▶ _Your assignment_: In the entries below, begin at the line with "[(0,104),(22,95),(0,42),(0,104)]" and stop after the line with "[(464,124),(519,144),(538,96),(484,75),(464,124)]"; output those lines exactly and omit the pictures.

Ordered vertex lists
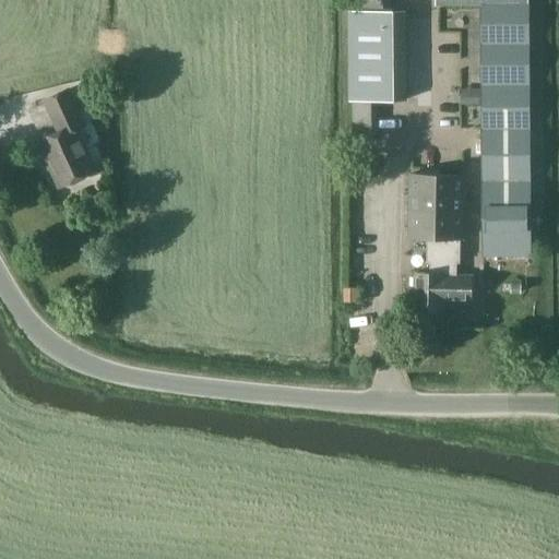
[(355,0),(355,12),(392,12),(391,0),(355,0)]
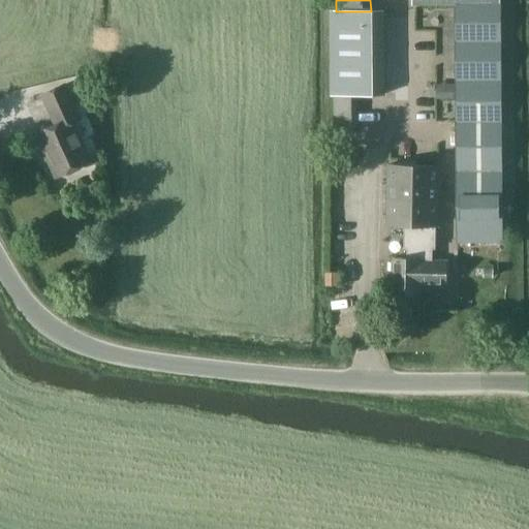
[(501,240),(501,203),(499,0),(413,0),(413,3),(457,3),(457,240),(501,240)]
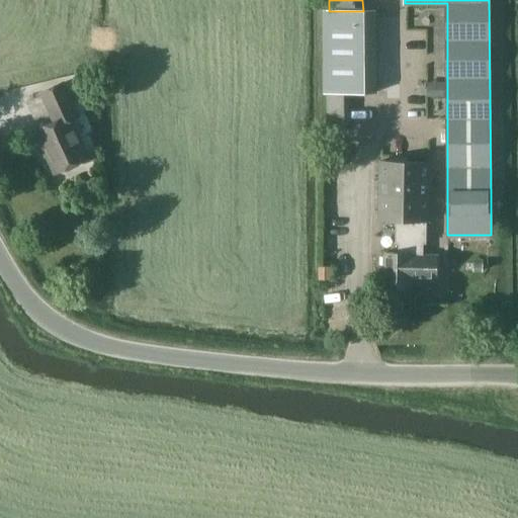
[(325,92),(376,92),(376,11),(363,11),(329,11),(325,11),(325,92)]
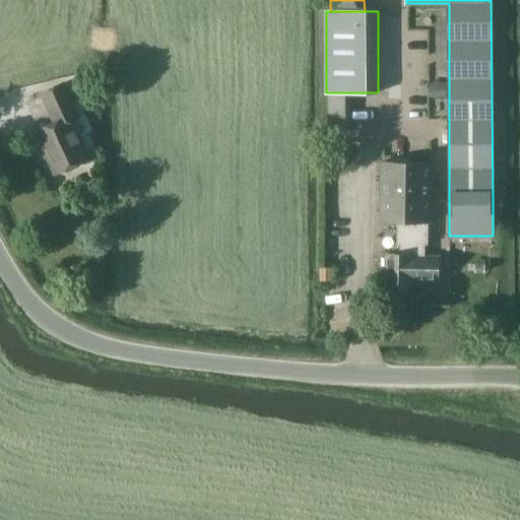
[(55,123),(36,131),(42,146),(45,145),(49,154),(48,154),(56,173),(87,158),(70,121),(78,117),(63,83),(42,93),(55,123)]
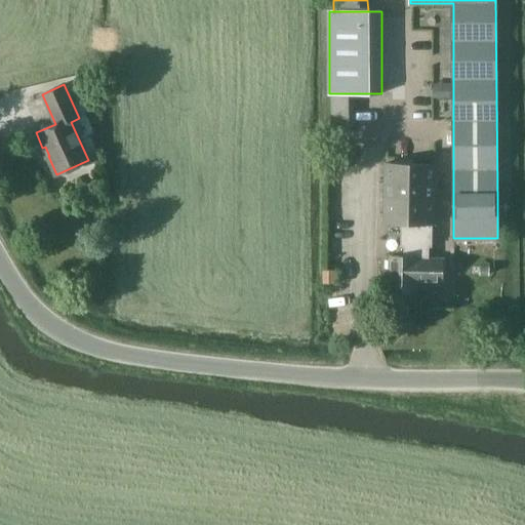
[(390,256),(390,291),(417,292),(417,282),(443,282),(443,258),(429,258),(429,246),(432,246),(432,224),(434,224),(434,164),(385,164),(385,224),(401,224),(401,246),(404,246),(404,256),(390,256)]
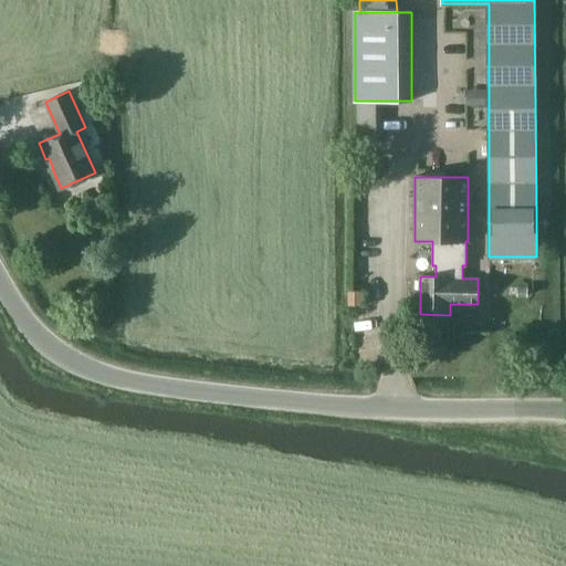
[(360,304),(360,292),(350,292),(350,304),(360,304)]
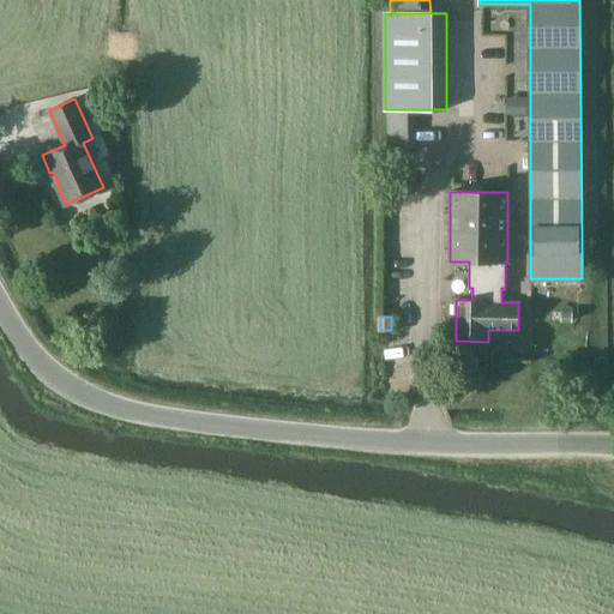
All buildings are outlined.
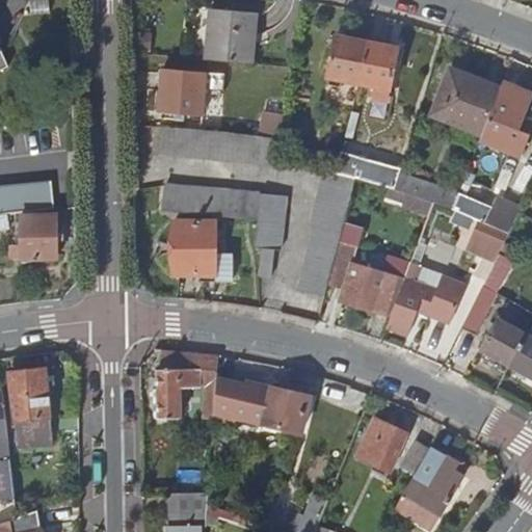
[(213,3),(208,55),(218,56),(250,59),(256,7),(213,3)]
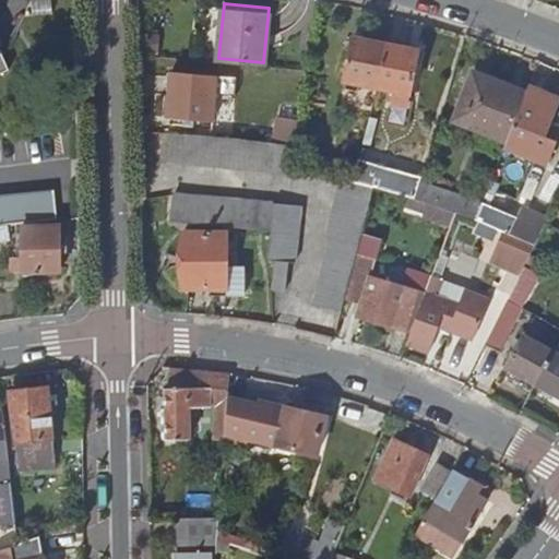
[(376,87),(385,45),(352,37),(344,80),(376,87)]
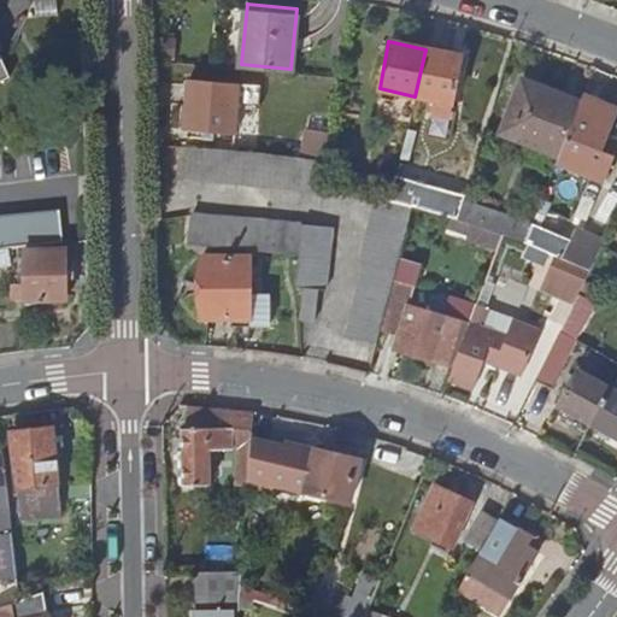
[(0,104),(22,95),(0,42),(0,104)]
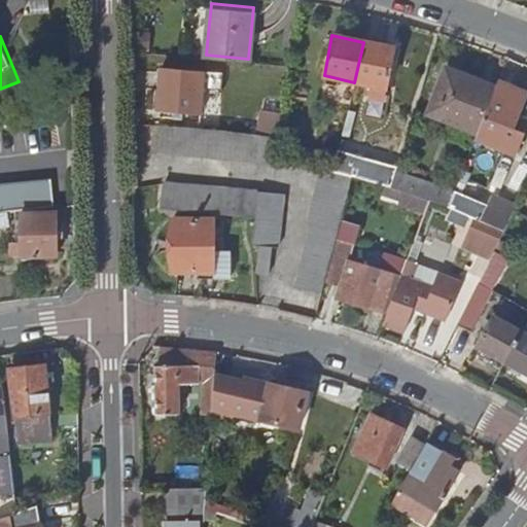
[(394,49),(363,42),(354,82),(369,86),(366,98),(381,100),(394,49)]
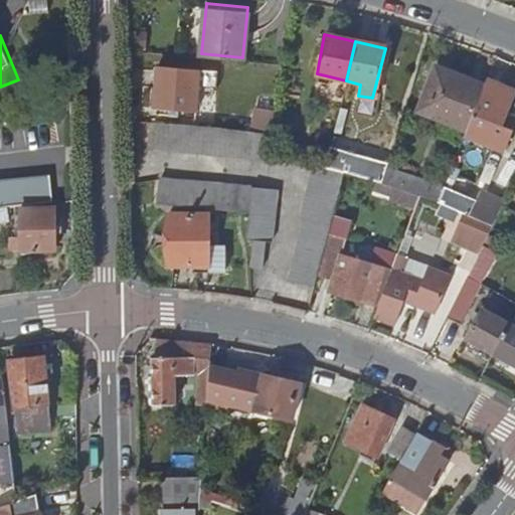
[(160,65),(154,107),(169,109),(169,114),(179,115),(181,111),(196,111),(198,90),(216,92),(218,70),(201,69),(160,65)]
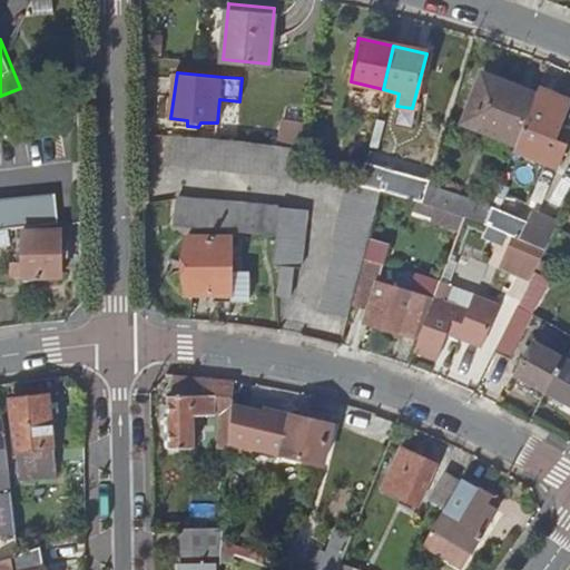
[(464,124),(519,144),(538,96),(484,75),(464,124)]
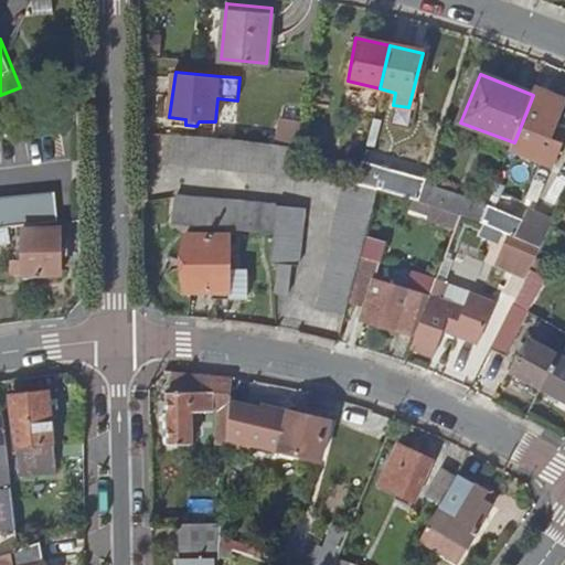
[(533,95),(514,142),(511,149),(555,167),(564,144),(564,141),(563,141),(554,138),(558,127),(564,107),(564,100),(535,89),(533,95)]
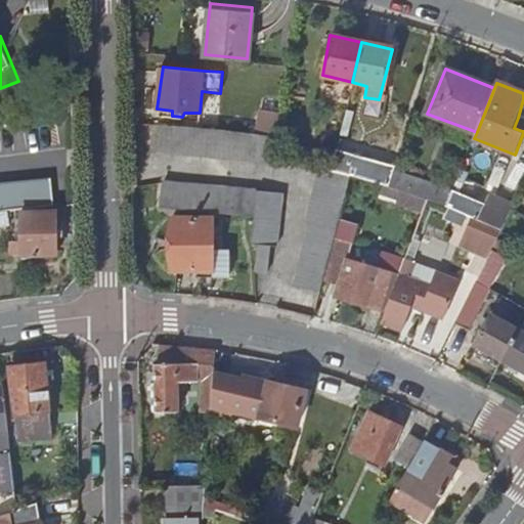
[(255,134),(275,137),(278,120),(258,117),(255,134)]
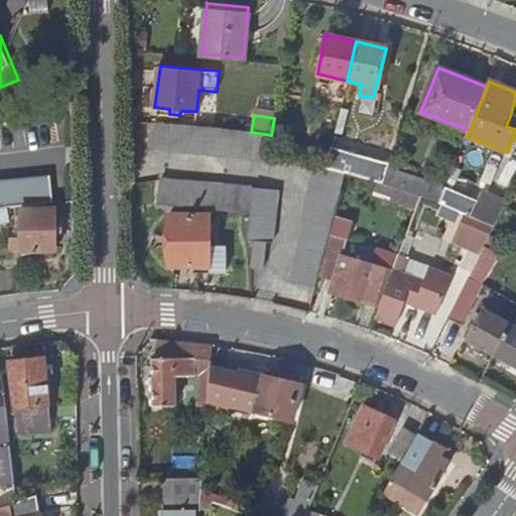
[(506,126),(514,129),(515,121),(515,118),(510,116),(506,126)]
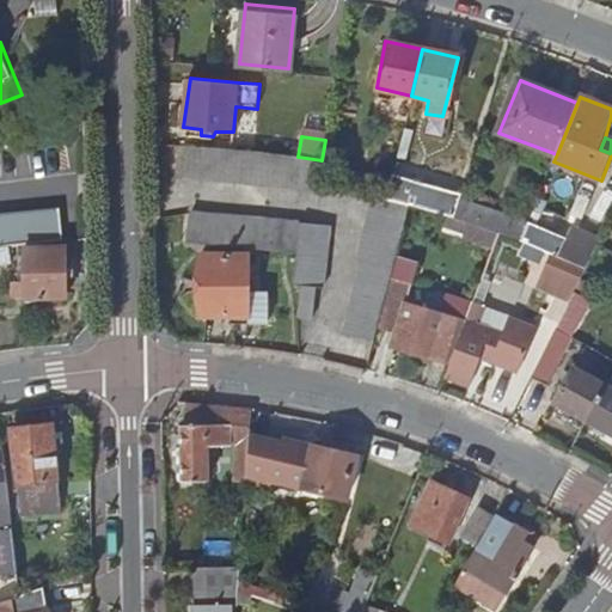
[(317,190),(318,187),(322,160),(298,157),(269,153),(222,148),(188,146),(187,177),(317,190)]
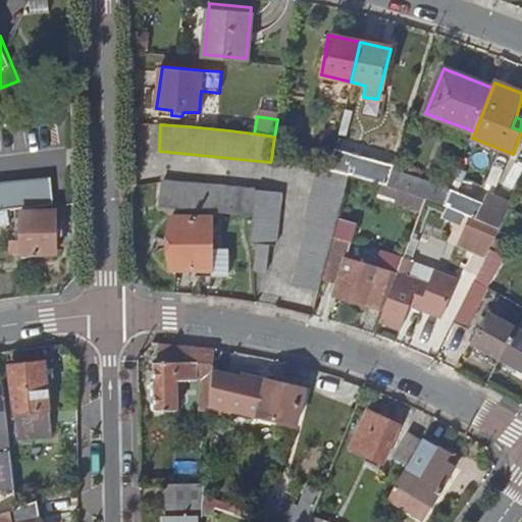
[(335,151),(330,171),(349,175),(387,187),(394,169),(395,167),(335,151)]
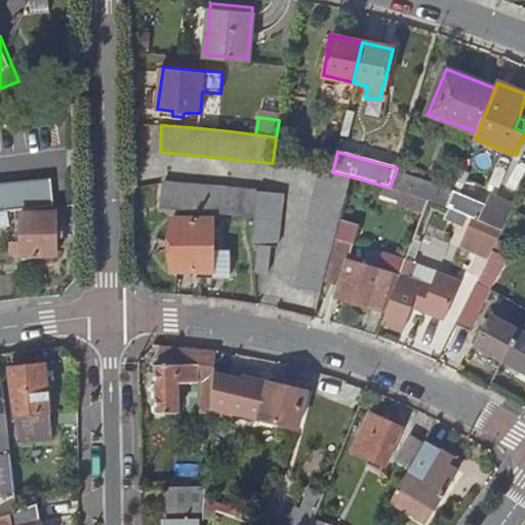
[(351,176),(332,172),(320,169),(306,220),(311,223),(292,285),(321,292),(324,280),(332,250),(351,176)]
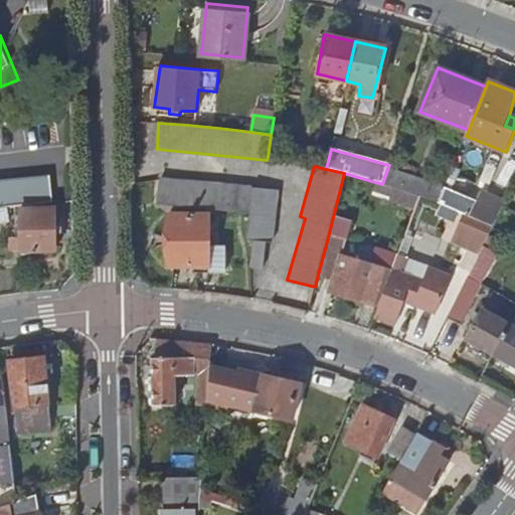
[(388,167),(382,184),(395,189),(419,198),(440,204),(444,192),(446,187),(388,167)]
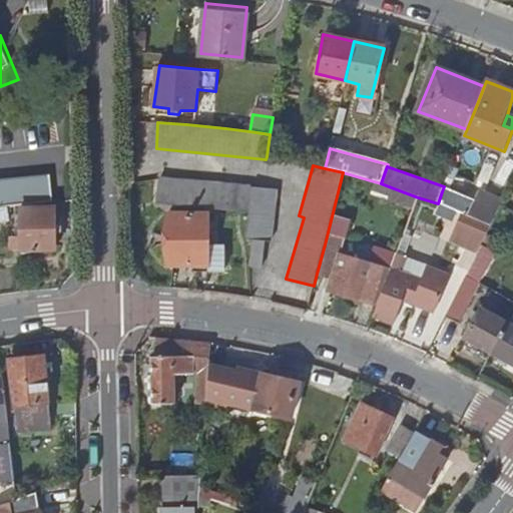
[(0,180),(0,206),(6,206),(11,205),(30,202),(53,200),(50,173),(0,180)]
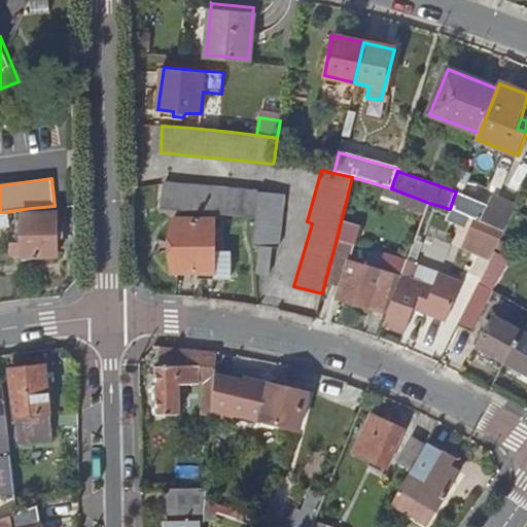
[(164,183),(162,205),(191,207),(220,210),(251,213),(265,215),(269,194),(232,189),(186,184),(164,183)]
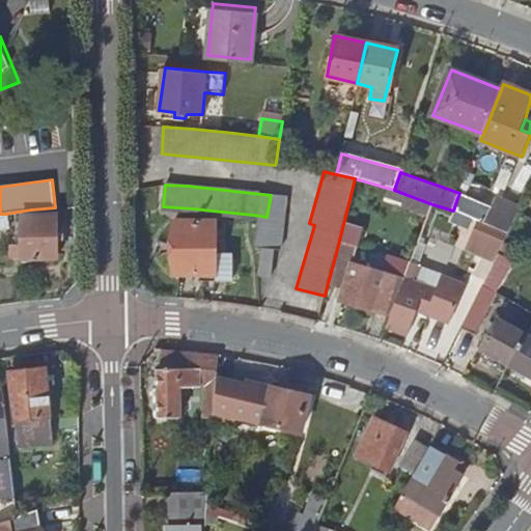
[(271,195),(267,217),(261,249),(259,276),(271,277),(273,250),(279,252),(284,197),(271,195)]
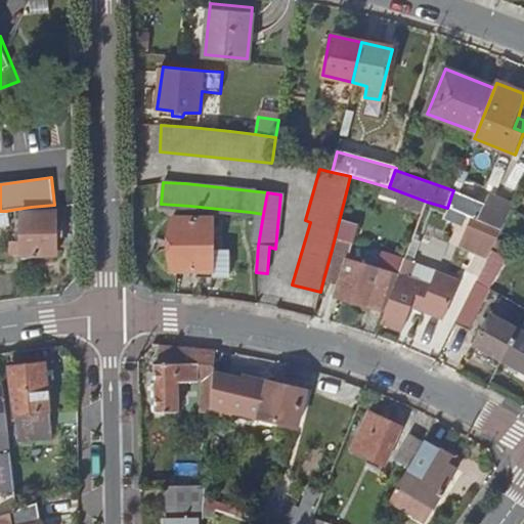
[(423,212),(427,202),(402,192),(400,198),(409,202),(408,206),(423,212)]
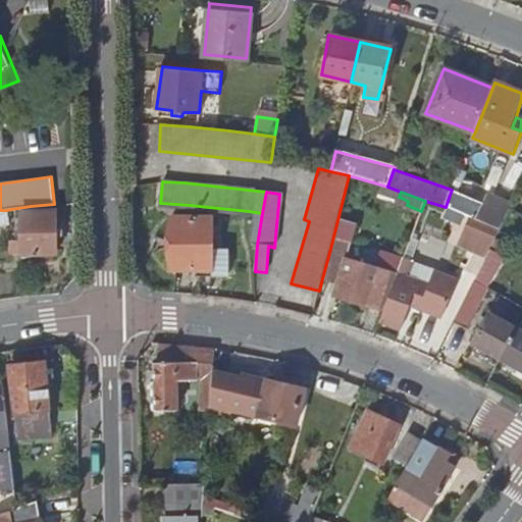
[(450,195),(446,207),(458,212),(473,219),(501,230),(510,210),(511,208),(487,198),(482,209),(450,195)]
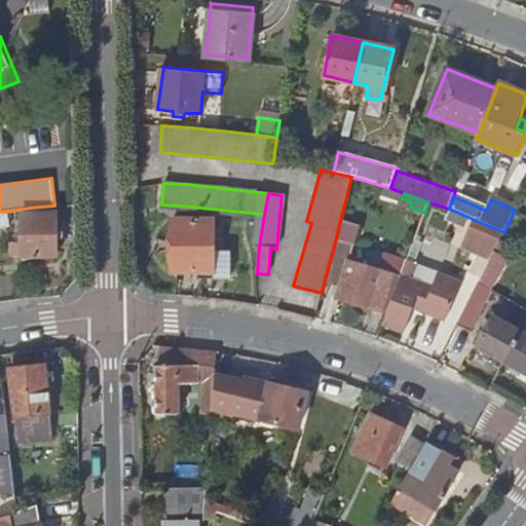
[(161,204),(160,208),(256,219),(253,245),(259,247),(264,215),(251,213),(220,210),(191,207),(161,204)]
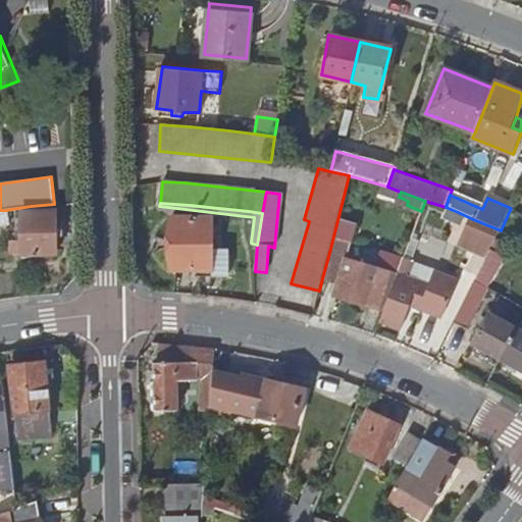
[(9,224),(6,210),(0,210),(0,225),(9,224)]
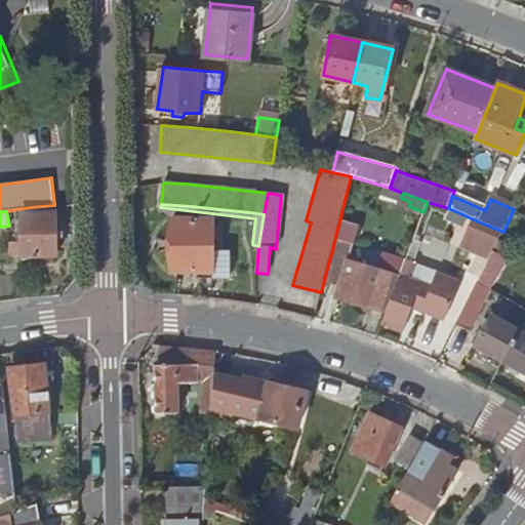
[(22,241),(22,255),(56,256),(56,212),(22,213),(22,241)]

▶ _Answer section_:
[(0,104),(22,95),(0,42),(0,104)]
[(394,49),(363,42),(354,82),(369,86),(366,98),(381,100),(394,49)]
[(160,65),(154,107),(169,109),(169,114),(179,115),(181,111),(196,111),(198,90),(216,92),(218,70),(201,69),(160,65)]
[(464,124),(519,144),(538,96),(484,75),(464,124)]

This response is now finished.